[Records from a data source]
++++

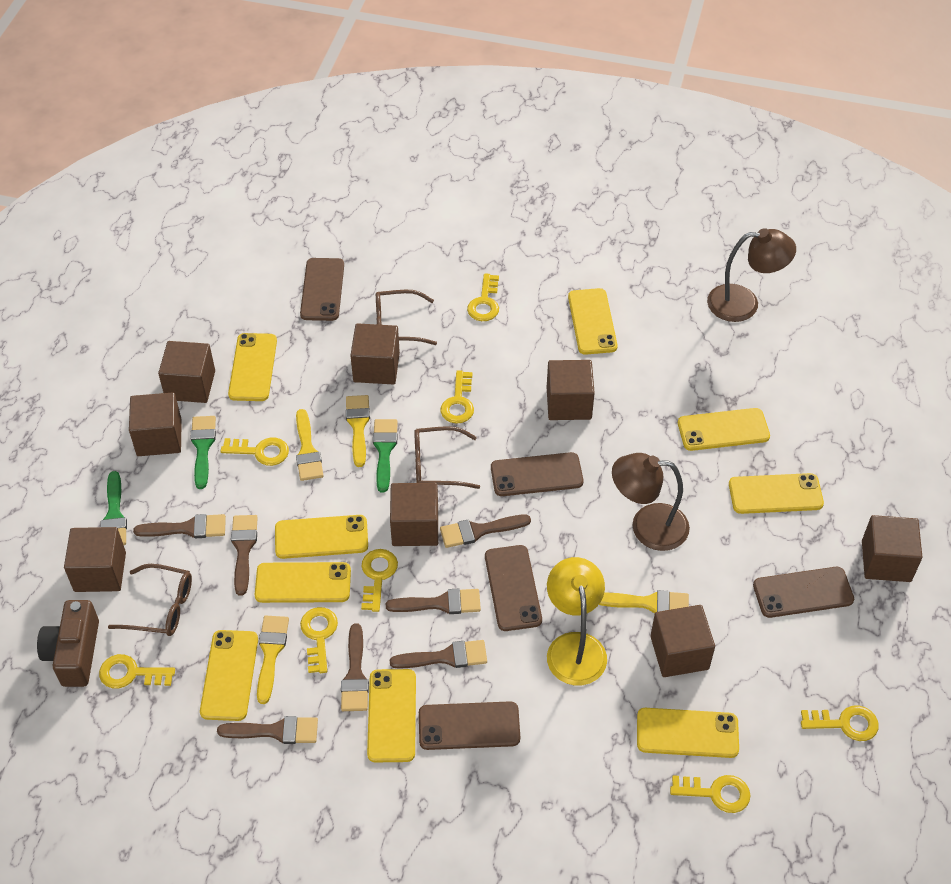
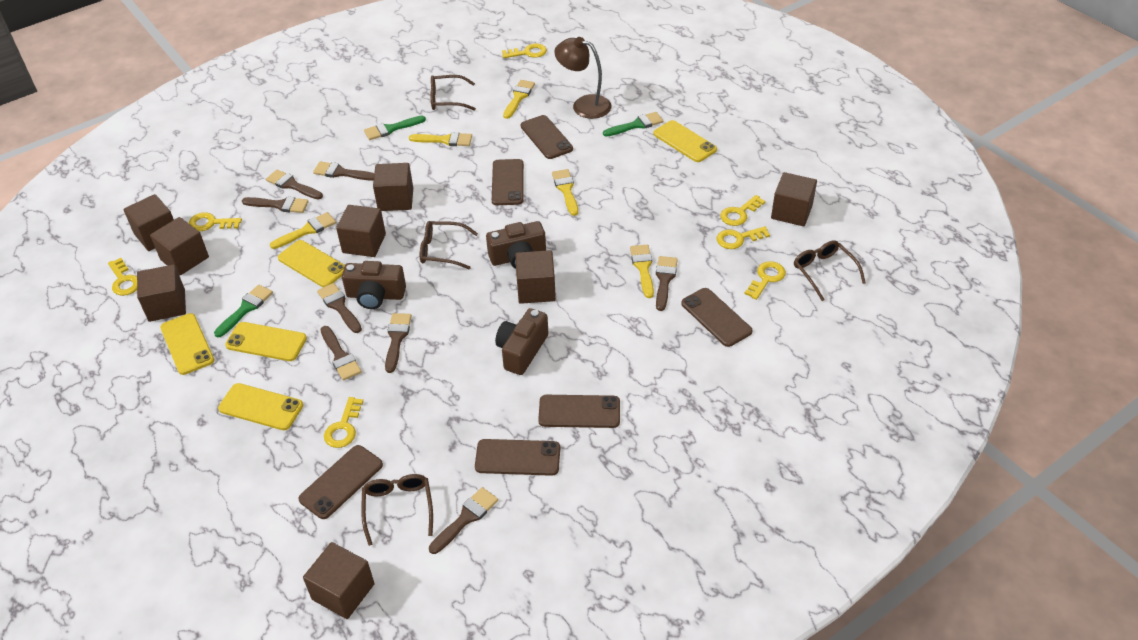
brown brush: 7 -> 8
brown camera: 1 -> 3
brown glasses: 3 -> 4
brown lamp: 2 -> 1
brown phone: 5 -> 6
yellow brush: 4 -> 5
yellow key: 8 -> 7
yellow lamp: 1 -> 0
yellow phone: 9 -> 5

++++

ACTIVITY: Starting from the line that contains "brown camera: 1 -> 3", transcribe each line to the end of the records above. Please add nothing.

YOUR RESPONSE:
brown camera: 1 -> 3
brown glasses: 3 -> 4
brown lamp: 2 -> 1
brown phone: 5 -> 6
yellow brush: 4 -> 5
yellow key: 8 -> 7
yellow lamp: 1 -> 0
yellow phone: 9 -> 5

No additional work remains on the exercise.